- WHAT YOU NEED TO DO -
When you reach the line containing "R103: 22k (N004, N012) -> 47k (N004, N012)" in the data below, begin returning lines exactly as written, and stop once the line containing "U102 pin EN: VBUS -> N007" has been returned.

[Revision tracking records]
━━━━━━━━━━━━━━━━━━━━━━━━━━━━━━

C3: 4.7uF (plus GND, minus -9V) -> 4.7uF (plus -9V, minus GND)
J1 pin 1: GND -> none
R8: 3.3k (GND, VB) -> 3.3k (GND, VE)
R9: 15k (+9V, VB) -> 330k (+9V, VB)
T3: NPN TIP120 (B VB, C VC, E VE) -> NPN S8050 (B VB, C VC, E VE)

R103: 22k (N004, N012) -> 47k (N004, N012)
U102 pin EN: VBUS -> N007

━━━━━━━━━━━━━━━━━━━━━━━━━━━━━━

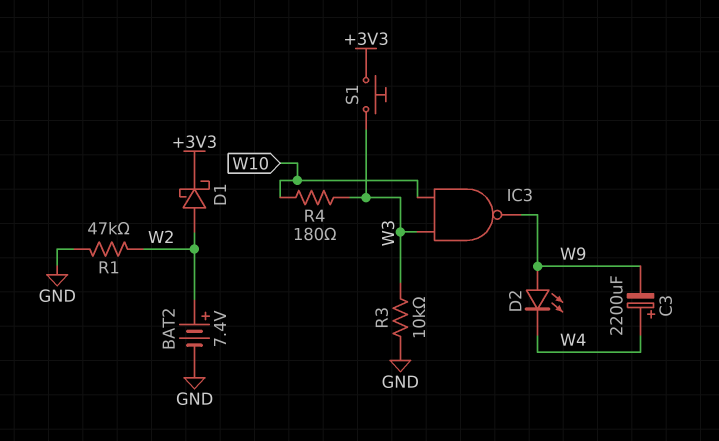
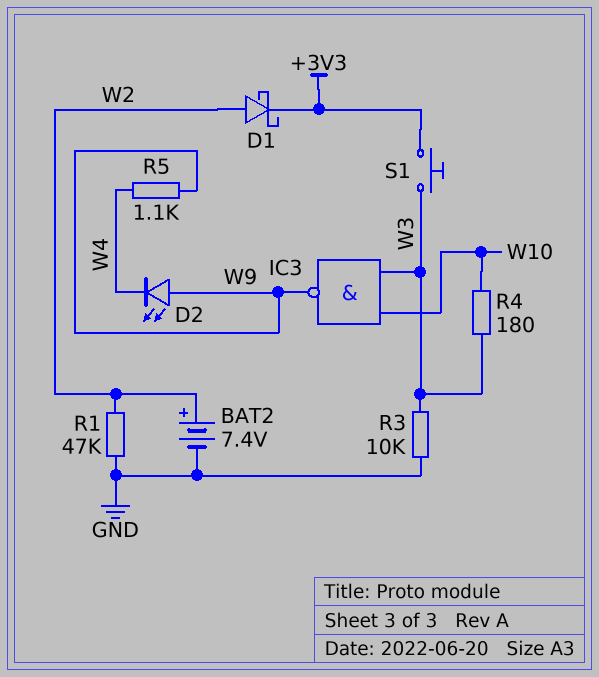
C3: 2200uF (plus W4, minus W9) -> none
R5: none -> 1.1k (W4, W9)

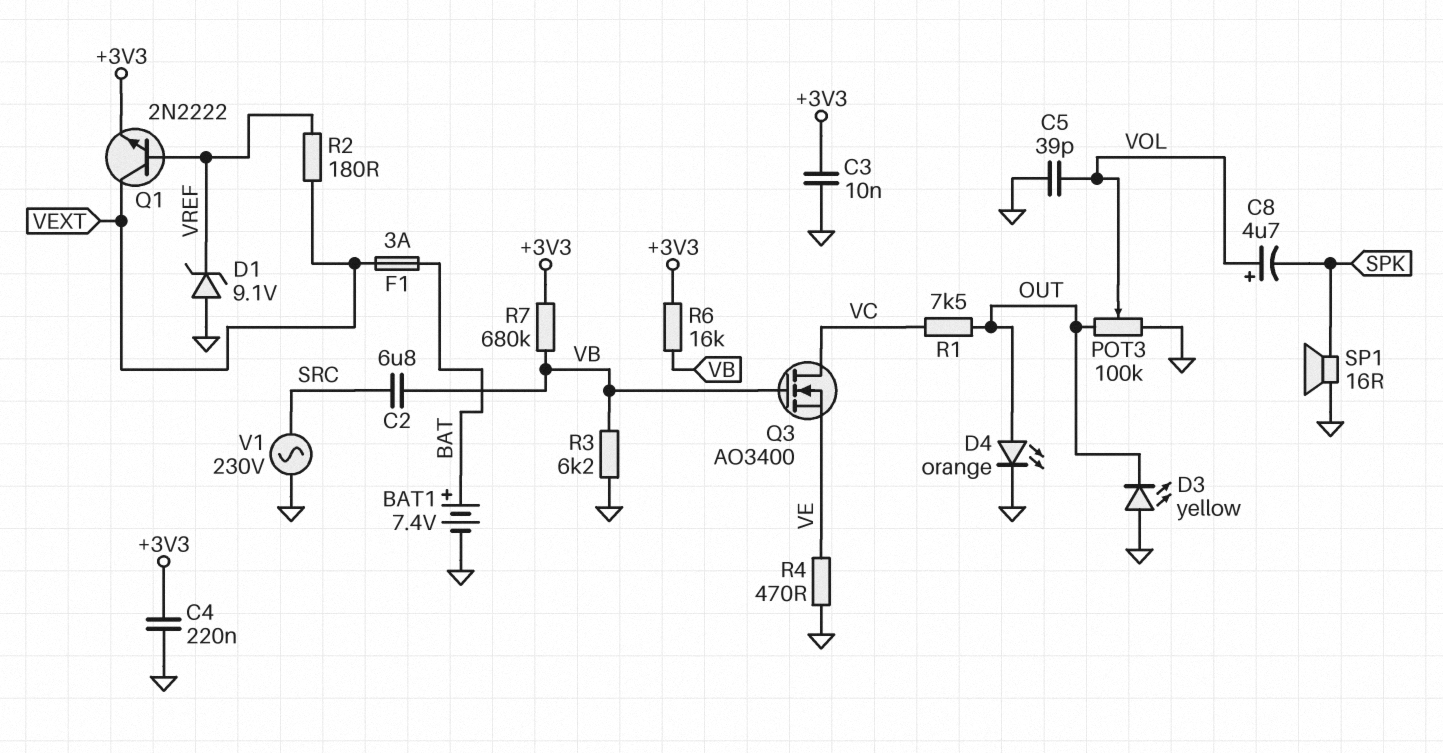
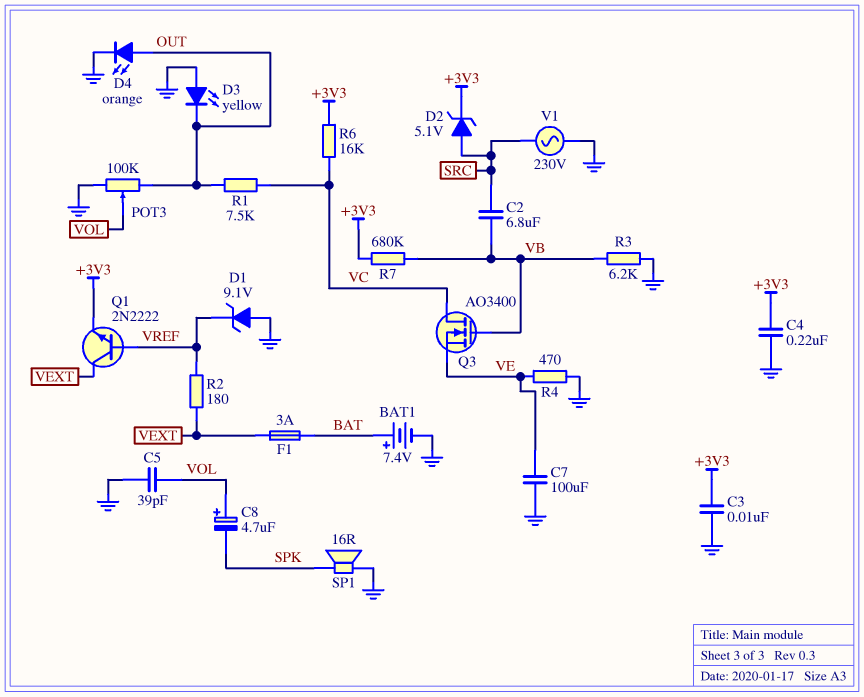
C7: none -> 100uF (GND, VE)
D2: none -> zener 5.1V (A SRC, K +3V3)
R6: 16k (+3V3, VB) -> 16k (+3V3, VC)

━━━━━━━━━━━━━━━━━━━━━━━━━━━━━━

- ANSWER BELOW -
R103: 22k (N004, N012) -> 47k (N004, N012)
U102 pin EN: VBUS -> N007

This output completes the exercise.